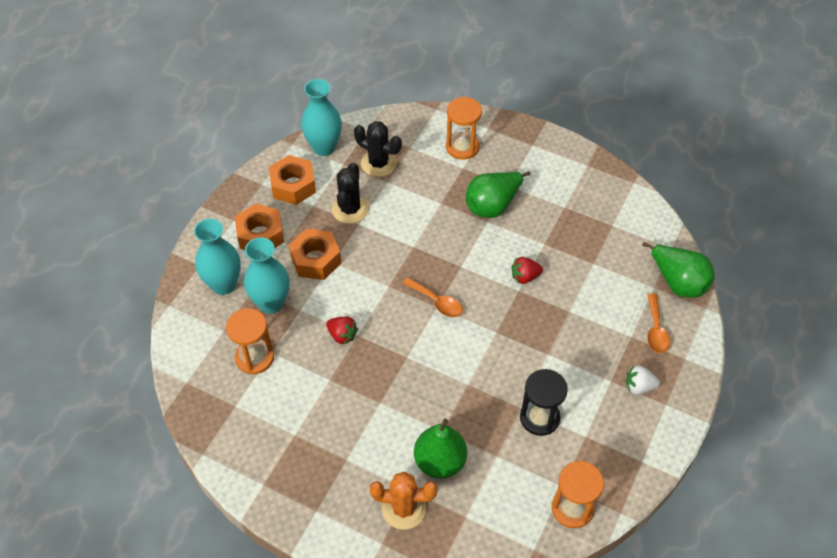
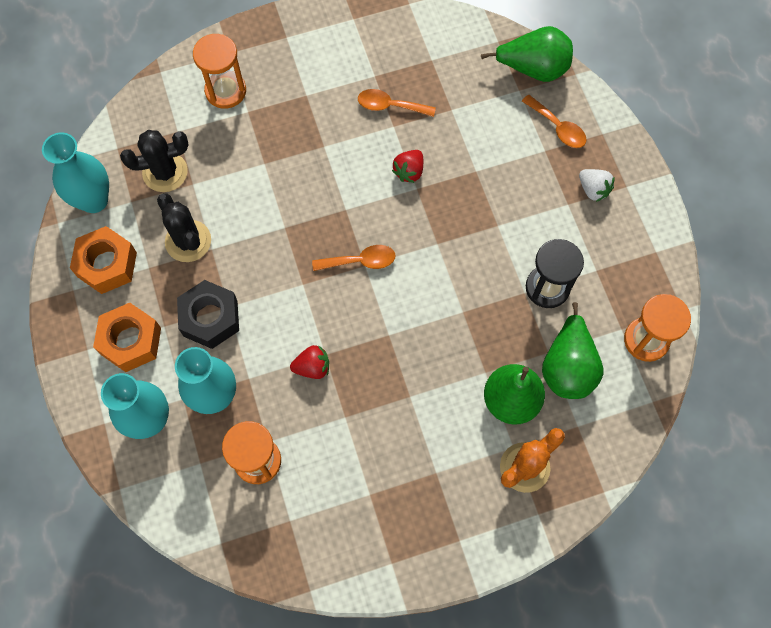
camera: 45 degrees left, 15 degrees up
orange nut [289,229,341,280] -> black nut [177,280,239,349]
green pear [466,171,530,218] -> green pear moved to [542,302,603,399]
white strawberry [626,365,660,395] -> white strawberry turned 90 degrees counterclockwise [579,169,615,202]
none -> orange spoon [358,89,436,117]

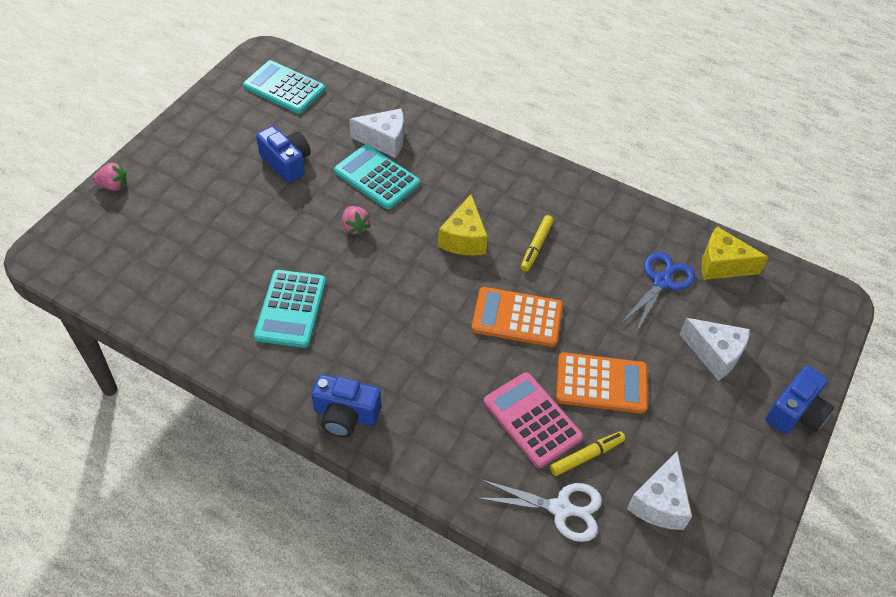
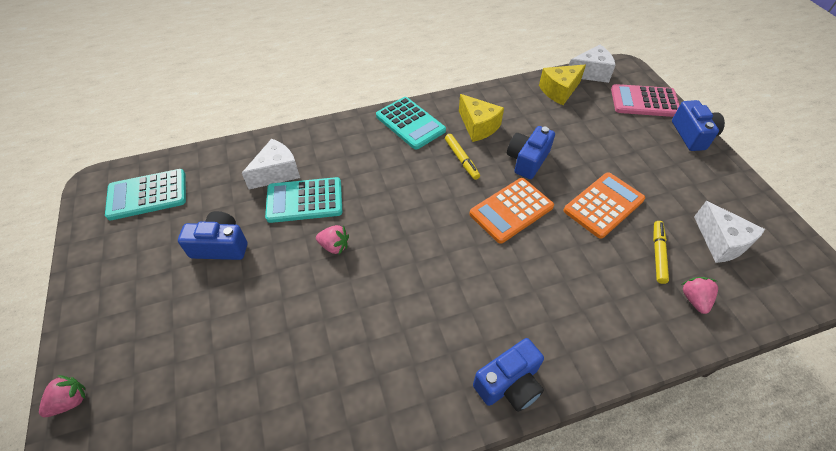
camera: 45 degrees left, 0 degrees up
turquoise calculator [254,270,326,348] -> turquoise calculator moved to [376,97,446,150]
yellow cheese [438,194,488,255] -> yellow cheese moved to [459,94,504,142]
white scissors [476,479,602,542] -> pink strawberry [681,277,718,314]
pink calculator [484,372,583,468] -> pink calculator moved to [611,84,680,117]
blue scissors [621,252,695,333] -> none
white cheese [679,318,750,381] -> white cheese moved to [569,45,616,83]
none -> blue camera [507,126,555,179]

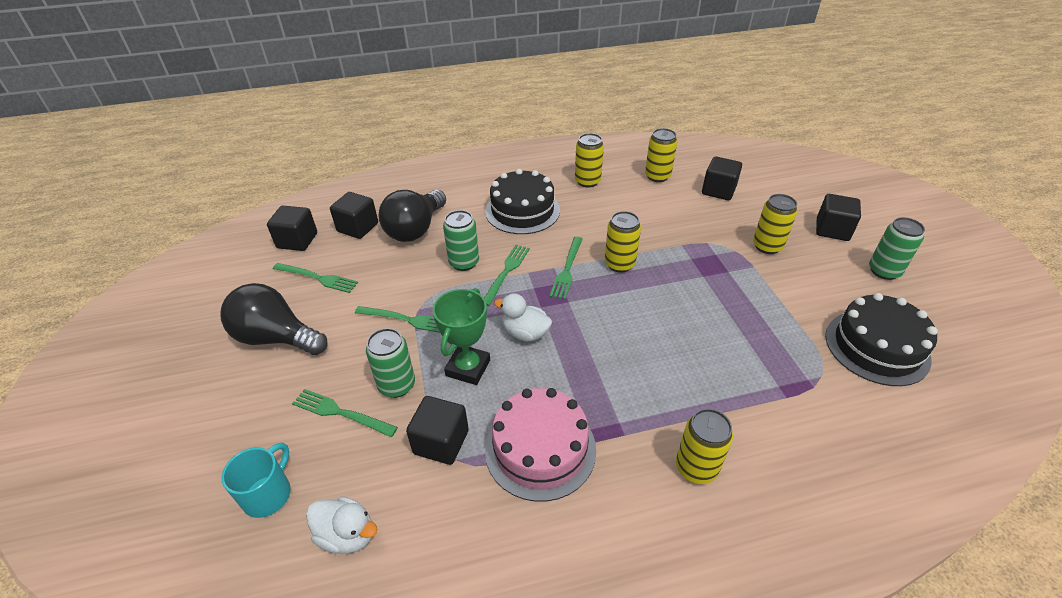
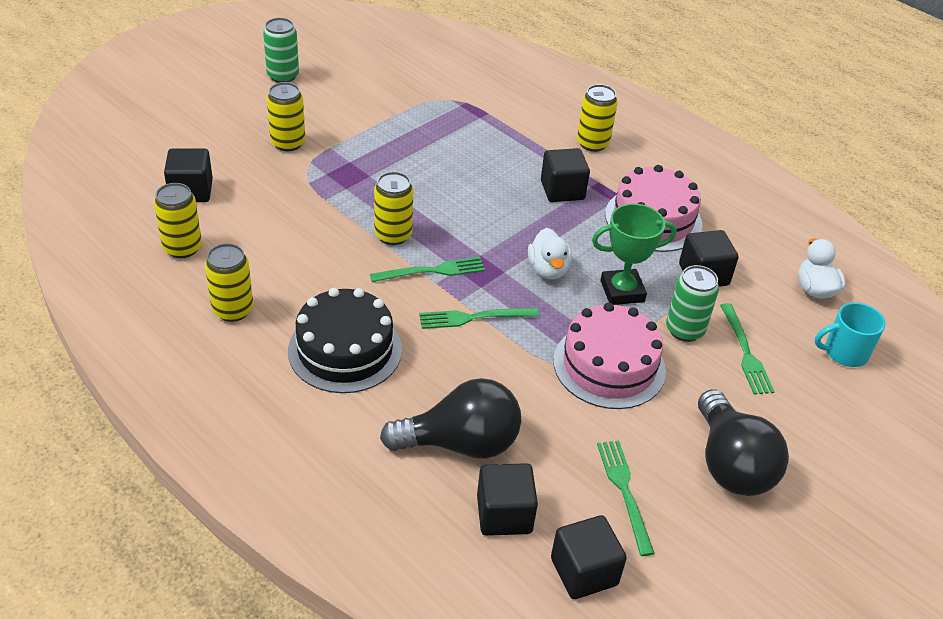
camera: 125 degrees left, 0 degrees up
green fork [355,306,440,333] -> pink cake [553,302,666,409]
green can [443,210,479,271] -> none
black cube [816,194,861,241] -> black cube moved to [541,148,590,202]
black cake [825,293,938,386] -> none

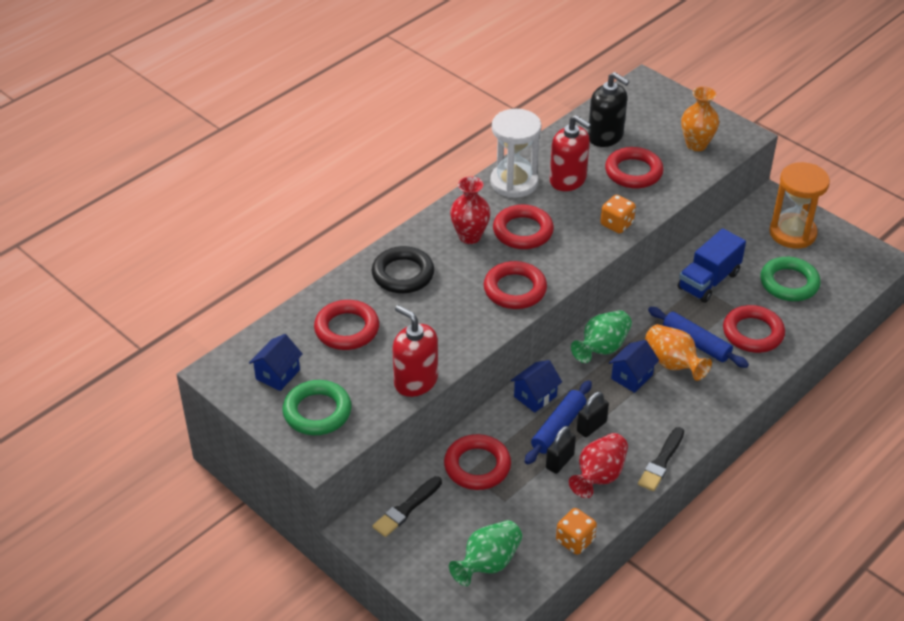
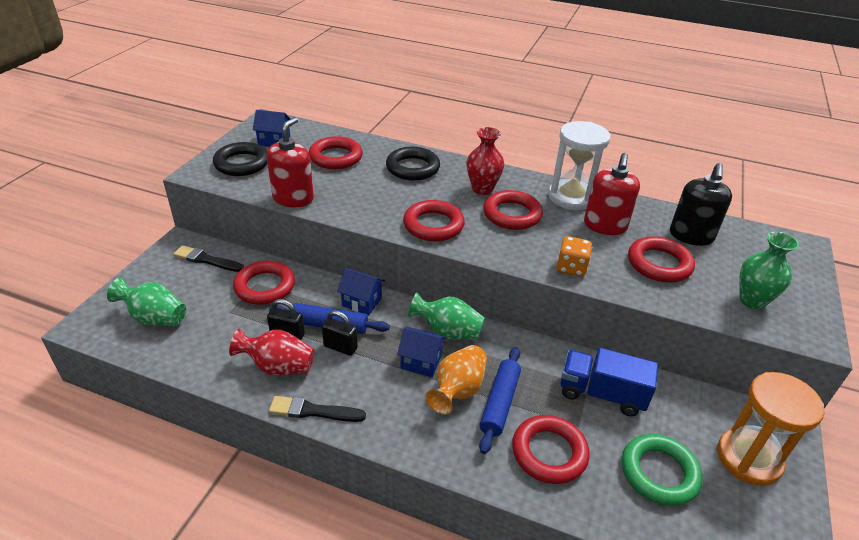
camera: 65 degrees right, 5 degrees down
green ring [282,380,352,435] -> black ring [213,142,267,176]
orange dice [556,508,597,555] -> none
orange vase [681,86,719,151] -> green vase [739,231,799,309]

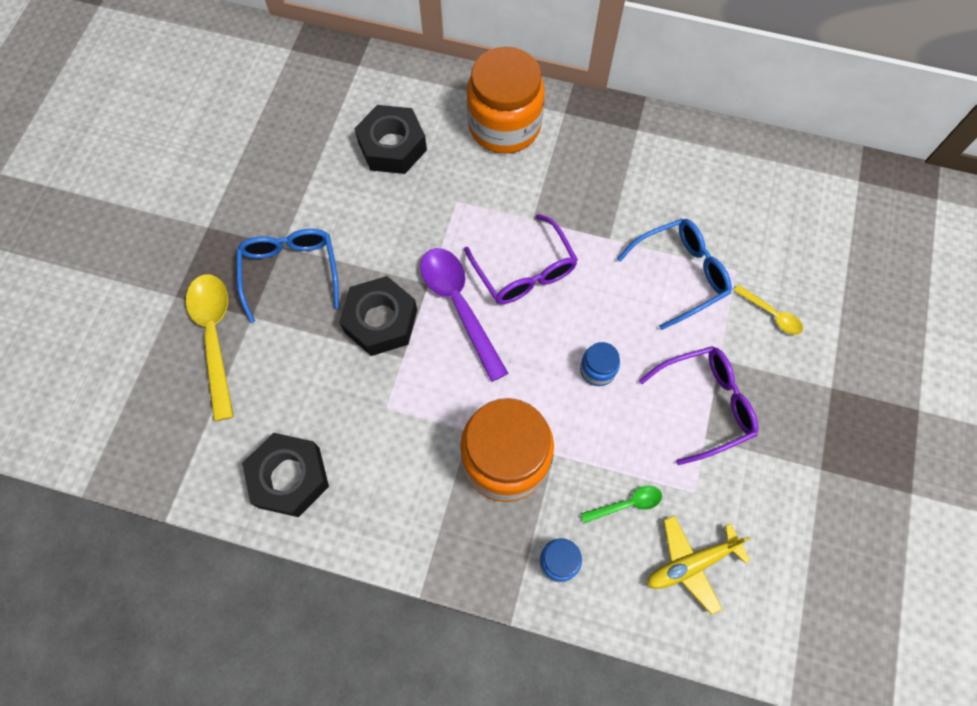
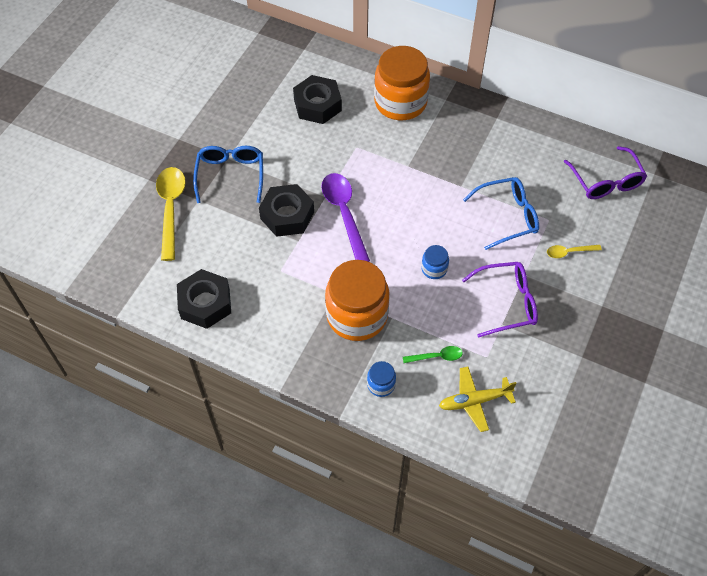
camera: 10 degrees right, 10 degrees down
purple glasses [464,214,578,304] -> purple glasses moved to [564,146,647,199]
yellow spoon [734,285,803,335] -> yellow spoon turned 120 degrees clockwise [547,245,602,258]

__________________________________________________

> **Exercise description**
Text only, no pictures: copy every entry exactly.

> **Task response**
camera: 45 degrees left, 15 degrees up
orange nut [289,229,341,280] -> black nut [177,280,239,349]
green pear [466,171,530,218] -> green pear moved to [542,302,603,399]
white strawberry [626,365,660,395] -> white strawberry turned 90 degrees counterclockwise [579,169,615,202]
none -> orange spoon [358,89,436,117]

camera: 45 degrees left, 0 degrees up
turquoise calculator [254,270,326,348] -> turquoise calculator moved to [376,97,446,150]
yellow cheese [438,194,488,255] -> yellow cheese moved to [459,94,504,142]
white scissors [476,479,602,542] -> pink strawberry [681,277,718,314]
pink calculator [484,372,583,468] -> pink calculator moved to [611,84,680,117]
blue scissors [621,252,695,333] -> none
white cheese [679,318,750,381] -> white cheese moved to [569,45,616,83]
none -> blue camera [507,126,555,179]

camera: 125 degrees left, 0 degrees up
green fork [355,306,440,333] -> pink cake [553,302,666,409]
green can [443,210,479,271] -> none
black cube [816,194,861,241] -> black cube moved to [541,148,590,202]
black cake [825,293,938,386] -> none

camera: 65 degrees right, 5 degrees down
green ring [282,380,352,435] -> black ring [213,142,267,176]
orange dice [556,508,597,555] -> none
orange vase [681,86,719,151] -> green vase [739,231,799,309]

camera: 10 degrees right, 10 degrees down
purple glasses [464,214,578,304] -> purple glasses moved to [564,146,647,199]
yellow spoon [734,285,803,335] -> yellow spoon turned 120 degrees clockwise [547,245,602,258]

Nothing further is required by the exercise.